(Items listed in a dataset)

--------------------

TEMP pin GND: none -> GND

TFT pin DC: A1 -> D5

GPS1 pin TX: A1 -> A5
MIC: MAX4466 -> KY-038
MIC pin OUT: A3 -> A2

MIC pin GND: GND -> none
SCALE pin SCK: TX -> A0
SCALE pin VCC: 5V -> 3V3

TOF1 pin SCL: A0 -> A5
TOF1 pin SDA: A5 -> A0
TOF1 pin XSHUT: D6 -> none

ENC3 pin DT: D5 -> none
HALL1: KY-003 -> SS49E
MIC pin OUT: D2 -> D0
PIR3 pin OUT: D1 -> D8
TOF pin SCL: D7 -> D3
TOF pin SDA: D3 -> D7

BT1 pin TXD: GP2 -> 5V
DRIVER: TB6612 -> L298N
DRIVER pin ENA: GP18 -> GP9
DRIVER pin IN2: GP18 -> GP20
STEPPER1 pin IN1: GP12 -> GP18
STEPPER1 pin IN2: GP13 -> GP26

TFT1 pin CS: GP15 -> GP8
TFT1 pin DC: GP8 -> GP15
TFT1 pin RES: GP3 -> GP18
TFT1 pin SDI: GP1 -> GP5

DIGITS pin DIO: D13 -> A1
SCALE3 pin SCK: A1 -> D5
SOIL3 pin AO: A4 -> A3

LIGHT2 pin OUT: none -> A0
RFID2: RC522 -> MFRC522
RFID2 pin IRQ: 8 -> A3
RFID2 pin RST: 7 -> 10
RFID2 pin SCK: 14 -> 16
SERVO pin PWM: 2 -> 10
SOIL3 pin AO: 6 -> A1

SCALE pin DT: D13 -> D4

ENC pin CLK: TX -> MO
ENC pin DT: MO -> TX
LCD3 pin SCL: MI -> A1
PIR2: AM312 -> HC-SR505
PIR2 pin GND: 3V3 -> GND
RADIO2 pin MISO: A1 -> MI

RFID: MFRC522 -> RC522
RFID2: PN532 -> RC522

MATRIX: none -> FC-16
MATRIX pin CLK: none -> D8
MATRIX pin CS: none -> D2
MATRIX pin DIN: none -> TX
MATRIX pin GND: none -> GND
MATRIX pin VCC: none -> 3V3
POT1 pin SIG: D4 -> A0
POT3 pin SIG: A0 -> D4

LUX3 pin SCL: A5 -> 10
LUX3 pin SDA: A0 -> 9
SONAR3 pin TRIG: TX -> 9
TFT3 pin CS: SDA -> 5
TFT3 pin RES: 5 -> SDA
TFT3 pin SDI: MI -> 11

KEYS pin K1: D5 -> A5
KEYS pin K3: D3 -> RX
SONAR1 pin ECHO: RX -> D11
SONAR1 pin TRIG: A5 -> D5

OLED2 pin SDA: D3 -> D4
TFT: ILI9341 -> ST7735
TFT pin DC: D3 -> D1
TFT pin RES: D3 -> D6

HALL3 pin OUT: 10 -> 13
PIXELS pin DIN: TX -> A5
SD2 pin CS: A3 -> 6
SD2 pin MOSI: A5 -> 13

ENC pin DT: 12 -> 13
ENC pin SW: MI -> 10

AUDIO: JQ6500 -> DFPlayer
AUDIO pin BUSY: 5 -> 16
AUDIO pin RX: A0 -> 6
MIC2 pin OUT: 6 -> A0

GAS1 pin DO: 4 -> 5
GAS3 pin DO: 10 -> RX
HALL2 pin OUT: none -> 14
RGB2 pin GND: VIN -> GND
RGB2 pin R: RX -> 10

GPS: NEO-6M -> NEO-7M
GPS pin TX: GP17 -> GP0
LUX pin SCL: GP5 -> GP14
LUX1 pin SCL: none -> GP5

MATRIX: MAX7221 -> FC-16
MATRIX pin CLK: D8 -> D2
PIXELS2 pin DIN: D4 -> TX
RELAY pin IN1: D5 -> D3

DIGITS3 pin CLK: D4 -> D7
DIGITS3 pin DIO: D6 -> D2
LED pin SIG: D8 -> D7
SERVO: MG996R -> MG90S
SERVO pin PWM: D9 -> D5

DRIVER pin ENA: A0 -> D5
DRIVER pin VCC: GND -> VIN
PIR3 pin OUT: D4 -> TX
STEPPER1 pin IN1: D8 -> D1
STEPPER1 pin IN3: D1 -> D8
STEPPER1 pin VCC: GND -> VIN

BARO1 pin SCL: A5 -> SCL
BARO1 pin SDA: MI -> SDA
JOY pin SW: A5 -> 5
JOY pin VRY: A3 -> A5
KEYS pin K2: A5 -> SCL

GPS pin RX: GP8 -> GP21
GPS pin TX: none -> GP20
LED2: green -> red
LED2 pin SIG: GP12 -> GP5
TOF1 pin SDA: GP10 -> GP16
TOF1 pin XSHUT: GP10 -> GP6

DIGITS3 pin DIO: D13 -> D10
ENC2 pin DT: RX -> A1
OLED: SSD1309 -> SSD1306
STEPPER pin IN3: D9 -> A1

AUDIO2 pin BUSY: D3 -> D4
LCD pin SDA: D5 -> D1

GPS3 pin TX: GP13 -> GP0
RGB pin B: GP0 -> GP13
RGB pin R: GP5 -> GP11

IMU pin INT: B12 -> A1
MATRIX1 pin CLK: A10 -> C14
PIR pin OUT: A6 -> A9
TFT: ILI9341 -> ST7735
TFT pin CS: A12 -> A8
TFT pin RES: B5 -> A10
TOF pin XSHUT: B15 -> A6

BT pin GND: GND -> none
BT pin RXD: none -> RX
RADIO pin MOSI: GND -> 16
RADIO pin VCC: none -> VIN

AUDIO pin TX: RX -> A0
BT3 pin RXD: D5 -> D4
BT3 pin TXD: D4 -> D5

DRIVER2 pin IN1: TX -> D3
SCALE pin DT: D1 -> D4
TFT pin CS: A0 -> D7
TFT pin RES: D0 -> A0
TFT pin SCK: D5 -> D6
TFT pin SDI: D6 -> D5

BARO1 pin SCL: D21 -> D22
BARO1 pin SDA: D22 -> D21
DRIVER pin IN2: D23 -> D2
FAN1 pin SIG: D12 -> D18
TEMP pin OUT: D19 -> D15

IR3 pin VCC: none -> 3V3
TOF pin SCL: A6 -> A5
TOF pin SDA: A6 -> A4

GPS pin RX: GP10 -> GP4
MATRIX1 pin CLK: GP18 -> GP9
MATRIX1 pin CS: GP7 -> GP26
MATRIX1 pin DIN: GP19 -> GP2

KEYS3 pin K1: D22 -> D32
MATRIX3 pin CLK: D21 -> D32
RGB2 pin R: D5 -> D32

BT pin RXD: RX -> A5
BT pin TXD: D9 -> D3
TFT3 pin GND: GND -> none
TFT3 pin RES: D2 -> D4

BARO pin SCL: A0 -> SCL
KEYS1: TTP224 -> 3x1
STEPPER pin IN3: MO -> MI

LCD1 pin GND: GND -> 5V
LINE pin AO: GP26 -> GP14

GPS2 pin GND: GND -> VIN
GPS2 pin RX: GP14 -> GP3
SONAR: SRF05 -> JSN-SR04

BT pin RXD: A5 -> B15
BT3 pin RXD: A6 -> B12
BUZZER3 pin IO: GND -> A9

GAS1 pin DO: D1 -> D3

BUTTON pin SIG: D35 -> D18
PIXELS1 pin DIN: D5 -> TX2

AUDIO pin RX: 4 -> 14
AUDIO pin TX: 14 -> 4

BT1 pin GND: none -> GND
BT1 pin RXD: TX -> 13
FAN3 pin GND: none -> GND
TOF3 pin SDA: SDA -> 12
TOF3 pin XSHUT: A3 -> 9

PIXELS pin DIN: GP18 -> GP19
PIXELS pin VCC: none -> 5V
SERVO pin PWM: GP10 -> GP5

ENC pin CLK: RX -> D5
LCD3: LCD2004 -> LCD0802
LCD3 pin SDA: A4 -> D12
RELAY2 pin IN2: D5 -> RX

--------------------

▶ **Directions**
Produce a verbatim copy of the lines from the one holding "DIGITS3 pin DIO: D13 -> D10" to the final line of the data, and nothing more.

▶ **Task output**
DIGITS3 pin DIO: D13 -> D10
ENC2 pin DT: RX -> A1
OLED: SSD1309 -> SSD1306
STEPPER pin IN3: D9 -> A1

AUDIO2 pin BUSY: D3 -> D4
LCD pin SDA: D5 -> D1

GPS3 pin TX: GP13 -> GP0
RGB pin B: GP0 -> GP13
RGB pin R: GP5 -> GP11

IMU pin INT: B12 -> A1
MATRIX1 pin CLK: A10 -> C14
PIR pin OUT: A6 -> A9
TFT: ILI9341 -> ST7735
TFT pin CS: A12 -> A8
TFT pin RES: B5 -> A10
TOF pin XSHUT: B15 -> A6

BT pin GND: GND -> none
BT pin RXD: none -> RX
RADIO pin MOSI: GND -> 16
RADIO pin VCC: none -> VIN

AUDIO pin TX: RX -> A0
BT3 pin RXD: D5 -> D4
BT3 pin TXD: D4 -> D5

DRIVER2 pin IN1: TX -> D3
SCALE pin DT: D1 -> D4
TFT pin CS: A0 -> D7
TFT pin RES: D0 -> A0
TFT pin SCK: D5 -> D6
TFT pin SDI: D6 -> D5

BARO1 pin SCL: D21 -> D22
BARO1 pin SDA: D22 -> D21
DRIVER pin IN2: D23 -> D2
FAN1 pin SIG: D12 -> D18
TEMP pin OUT: D19 -> D15

IR3 pin VCC: none -> 3V3
TOF pin SCL: A6 -> A5
TOF pin SDA: A6 -> A4

GPS pin RX: GP10 -> GP4
MATRIX1 pin CLK: GP18 -> GP9
MATRIX1 pin CS: GP7 -> GP26
MATRIX1 pin DIN: GP19 -> GP2

KEYS3 pin K1: D22 -> D32
MATRIX3 pin CLK: D21 -> D32
RGB2 pin R: D5 -> D32

BT pin RXD: RX -> A5
BT pin TXD: D9 -> D3
TFT3 pin GND: GND -> none
TFT3 pin RES: D2 -> D4

BARO pin SCL: A0 -> SCL
KEYS1: TTP224 -> 3x1
STEPPER pin IN3: MO -> MI

LCD1 pin GND: GND -> 5V
LINE pin AO: GP26 -> GP14

GPS2 pin GND: GND -> VIN
GPS2 pin RX: GP14 -> GP3
SONAR: SRF05 -> JSN-SR04

BT pin RXD: A5 -> B15
BT3 pin RXD: A6 -> B12
BUZZER3 pin IO: GND -> A9

GAS1 pin DO: D1 -> D3

BUTTON pin SIG: D35 -> D18
PIXELS1 pin DIN: D5 -> TX2

AUDIO pin RX: 4 -> 14
AUDIO pin TX: 14 -> 4

BT1 pin GND: none -> GND
BT1 pin RXD: TX -> 13
FAN3 pin GND: none -> GND
TOF3 pin SDA: SDA -> 12
TOF3 pin XSHUT: A3 -> 9

PIXELS pin DIN: GP18 -> GP19
PIXELS pin VCC: none -> 5V
SERVO pin PWM: GP10 -> GP5

ENC pin CLK: RX -> D5
LCD3: LCD2004 -> LCD0802
LCD3 pin SDA: A4 -> D12
RELAY2 pin IN2: D5 -> RX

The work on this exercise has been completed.